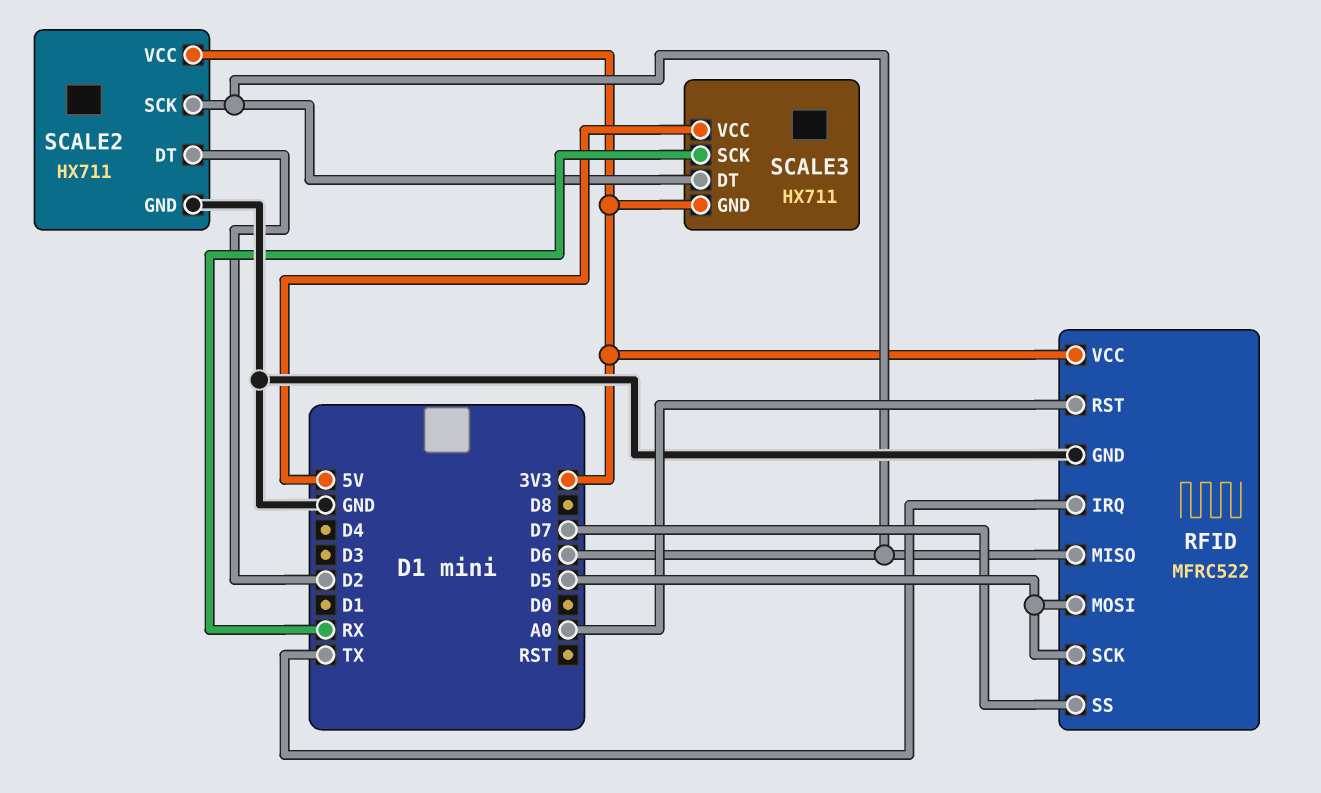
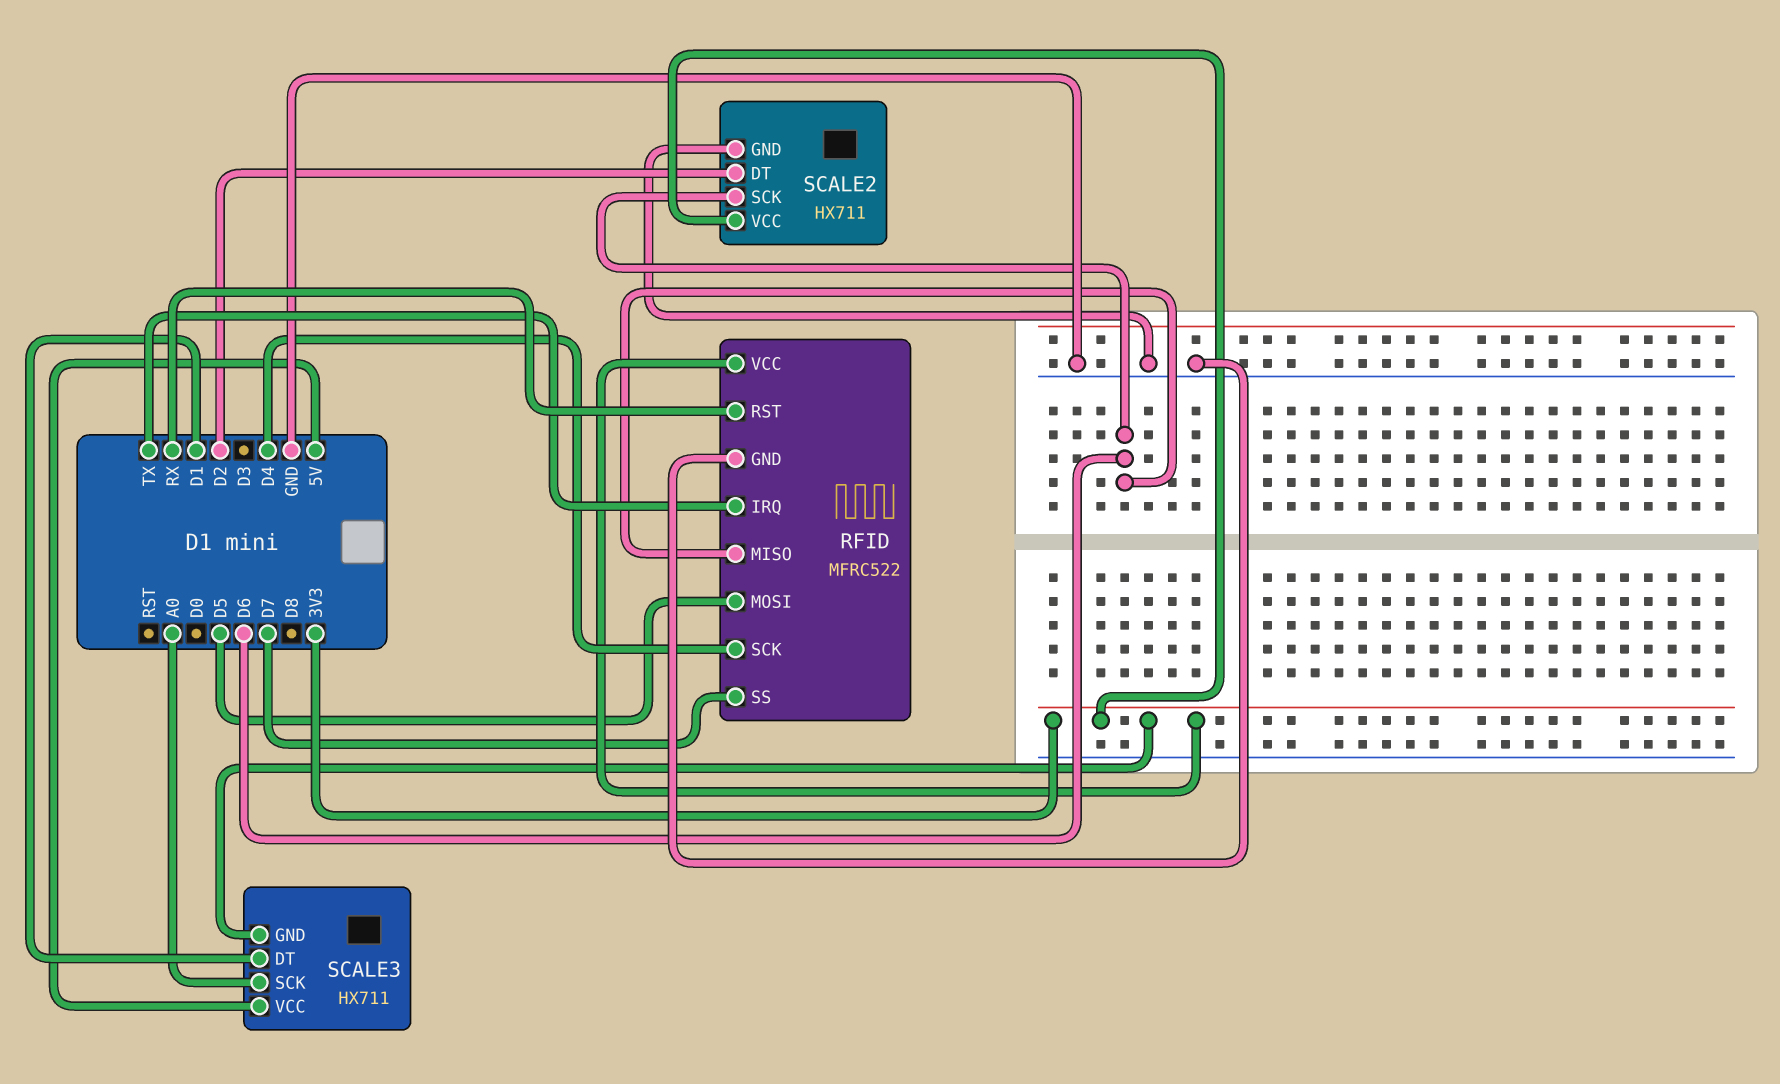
RFID pin RST: A0 -> RX
RFID pin SCK: D5 -> D4
SCALE3 pin DT: D6 -> D1
SCALE3 pin SCK: RX -> A0

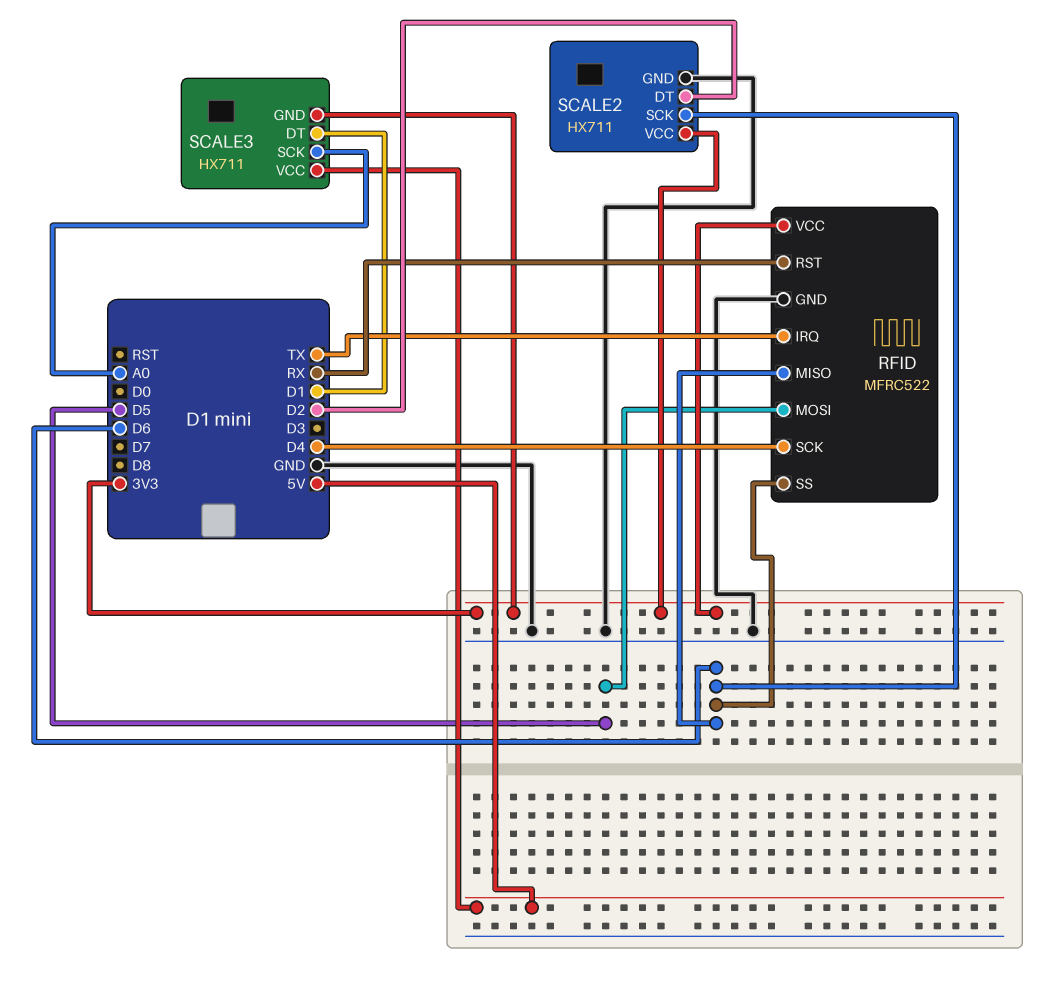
RFID pin SS: D7 -> D6

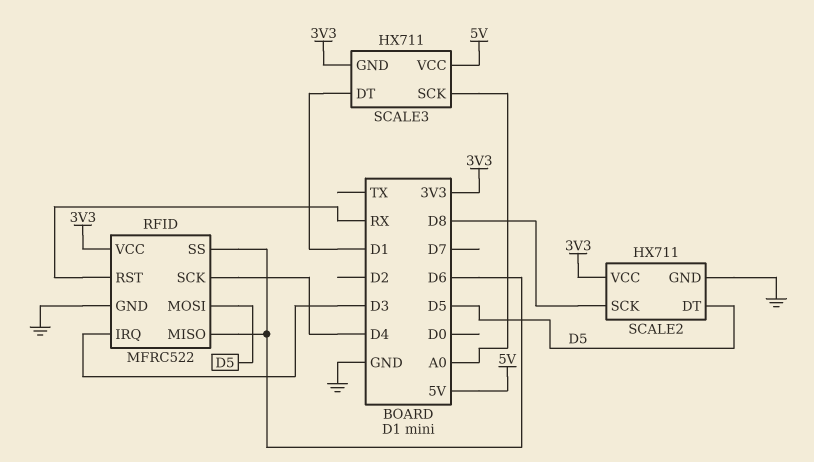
RFID pin IRQ: TX -> D3
SCALE2 pin DT: D2 -> D5
SCALE2 pin SCK: D6 -> D8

◇ ◇ ◇ ◇ ◇ ◇ ◇

→ ASSIGNED TASK
All the material above should be written out exactly, with images omitted.

→ ANSWER TO THIS EXERCISE
RFID pin RST: A0 -> RX
RFID pin SCK: D5 -> D4
SCALE3 pin DT: D6 -> D1
SCALE3 pin SCK: RX -> A0

RFID pin SS: D7 -> D6

RFID pin IRQ: TX -> D3
SCALE2 pin DT: D2 -> D5
SCALE2 pin SCK: D6 -> D8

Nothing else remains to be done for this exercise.